SUPPLIED MATERIAL:
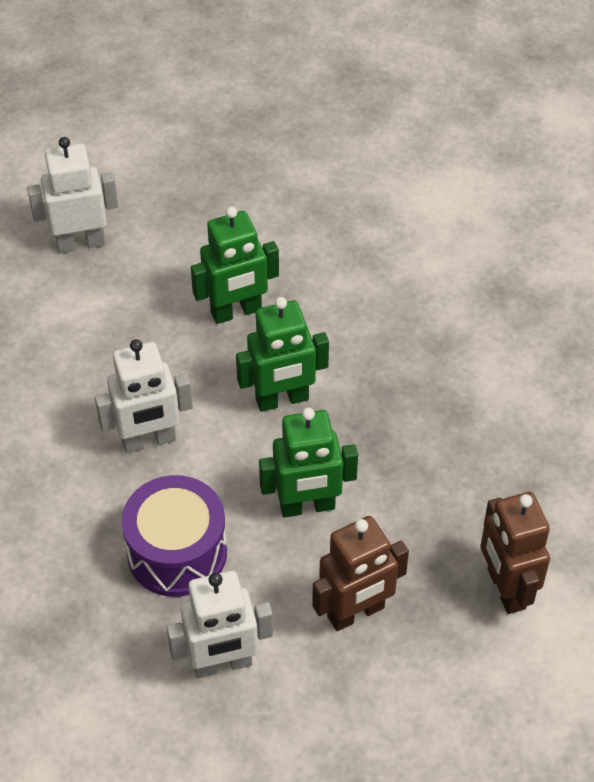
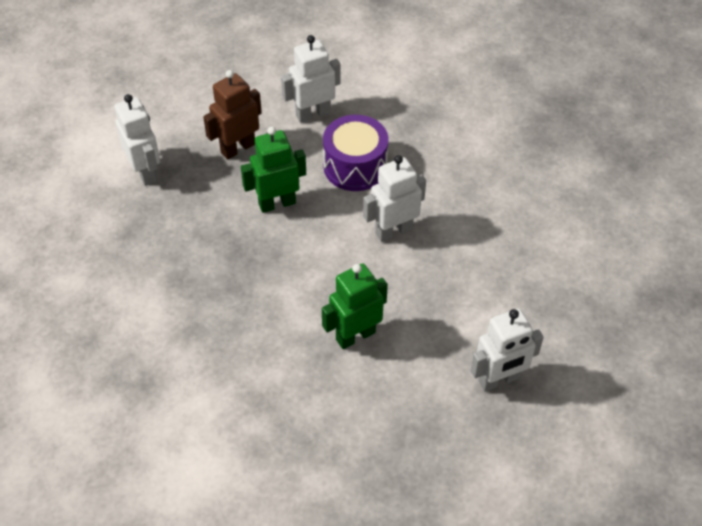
camera: 170 degrees right, 0 degrees up
green robot [236,297,329,412] -> none
brown robot [480,492,550,614] -> white robot [114,94,160,186]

WHAT NEEDS TO BE DONE:
Copy exactly, with no other lines, the stretch of the material that begins at the line containing "green robot [236,297,329,412] -> none" and ends at its last line.

WORKED SOLUTION:
green robot [236,297,329,412] -> none
brown robot [480,492,550,614] -> white robot [114,94,160,186]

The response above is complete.